Multi-step shape edit data:
--*--

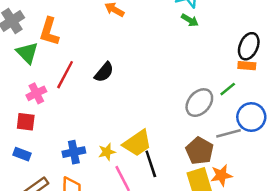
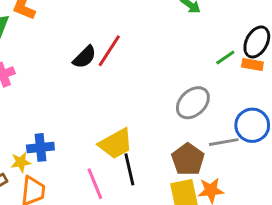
red line: (65, 75) -> (109, 51), moved
green line: (228, 89) -> (225, 57), moved
yellow star: (107, 152) -> (21, 162), moved

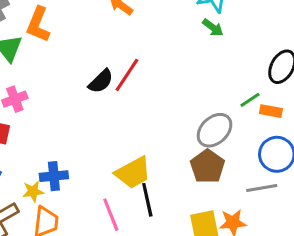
green line: (225, 57) -> (250, 100), moved
orange rectangle: (252, 64) -> (271, 111), moved
gray line: (224, 142) -> (262, 188), moved
brown pentagon: (188, 159) -> (207, 166), moved

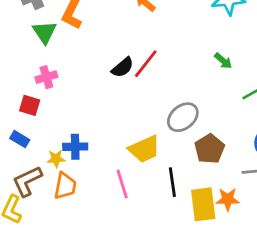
green arrow: (213, 28) -> (223, 61), moved
gray ellipse: (215, 130) -> (183, 117), moved
black line: (147, 200) -> (172, 182), moved

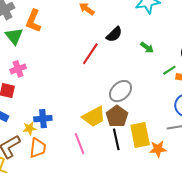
black semicircle: (123, 67) -> (114, 34), moved
brown pentagon: (209, 149) -> (117, 116), moved
yellow rectangle: (203, 204) -> (140, 135), moved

--*--

Go back to the line containing "gray ellipse: (215, 130) -> (183, 117), moved" and output it and every line after it through the end of the records, exactly, but not the pictures.

Worked solution:
gray ellipse: (215, 130) -> (183, 117), moved
black line: (147, 200) -> (172, 182), moved

black semicircle: (123, 67) -> (114, 34), moved
brown pentagon: (209, 149) -> (117, 116), moved
yellow rectangle: (203, 204) -> (140, 135), moved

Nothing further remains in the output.